═════ DATA FOR REVIEW

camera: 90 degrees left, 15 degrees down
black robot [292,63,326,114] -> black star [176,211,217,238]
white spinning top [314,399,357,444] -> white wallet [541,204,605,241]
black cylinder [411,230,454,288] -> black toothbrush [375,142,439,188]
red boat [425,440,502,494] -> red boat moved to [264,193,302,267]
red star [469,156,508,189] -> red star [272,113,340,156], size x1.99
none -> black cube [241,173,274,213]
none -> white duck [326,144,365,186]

══════════
═════ DATA FOR REVIEW

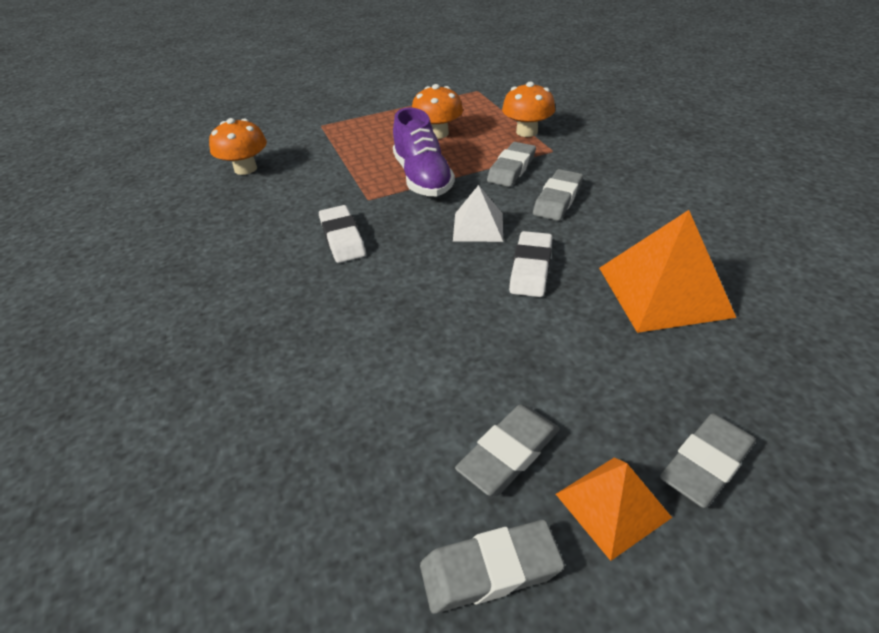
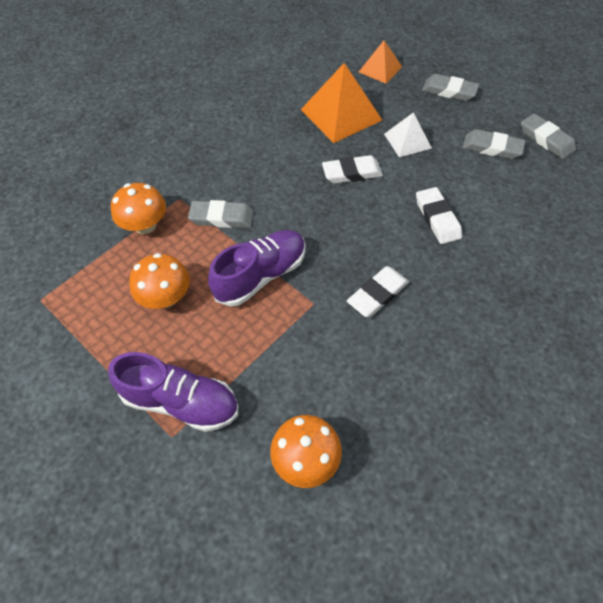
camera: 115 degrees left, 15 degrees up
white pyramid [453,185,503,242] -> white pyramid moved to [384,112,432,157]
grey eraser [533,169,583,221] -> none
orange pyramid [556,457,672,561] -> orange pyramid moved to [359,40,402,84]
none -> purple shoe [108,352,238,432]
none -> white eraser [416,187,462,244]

══════════
═════ DATA FOR REVIEW

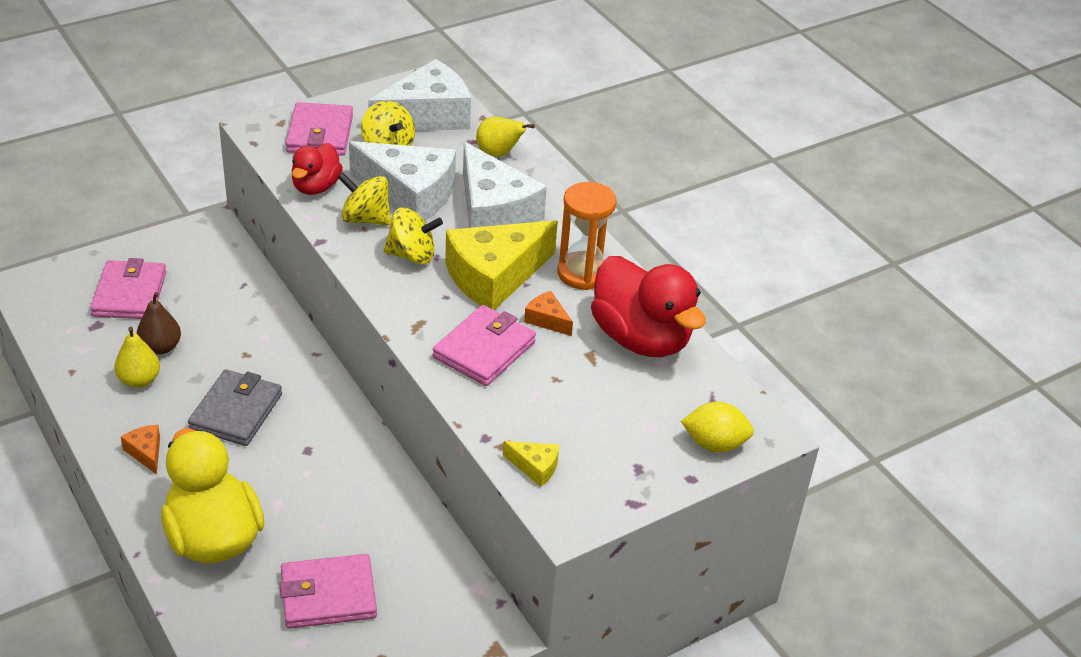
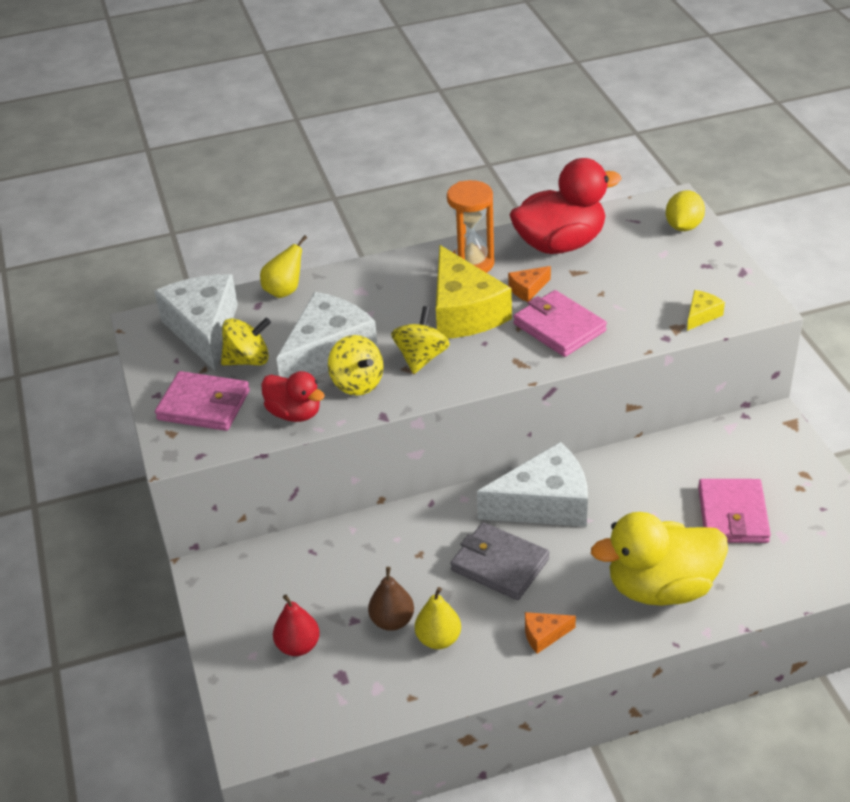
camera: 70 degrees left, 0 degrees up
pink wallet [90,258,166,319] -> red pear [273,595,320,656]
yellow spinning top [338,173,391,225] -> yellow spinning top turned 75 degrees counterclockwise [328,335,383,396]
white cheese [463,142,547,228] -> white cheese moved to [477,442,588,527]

══════════

_INSTRUCTIONS FOR THE TASK:_ Transcribe the records above exactly, beginning at the line that contains "none -> black cube [241,173,274,213]" and ending with the line that contains "none -> white duck [326,144,365,186]", both included, and nothing else.

_RESPONSE FOR THIS EXERCISE:_
none -> black cube [241,173,274,213]
none -> white duck [326,144,365,186]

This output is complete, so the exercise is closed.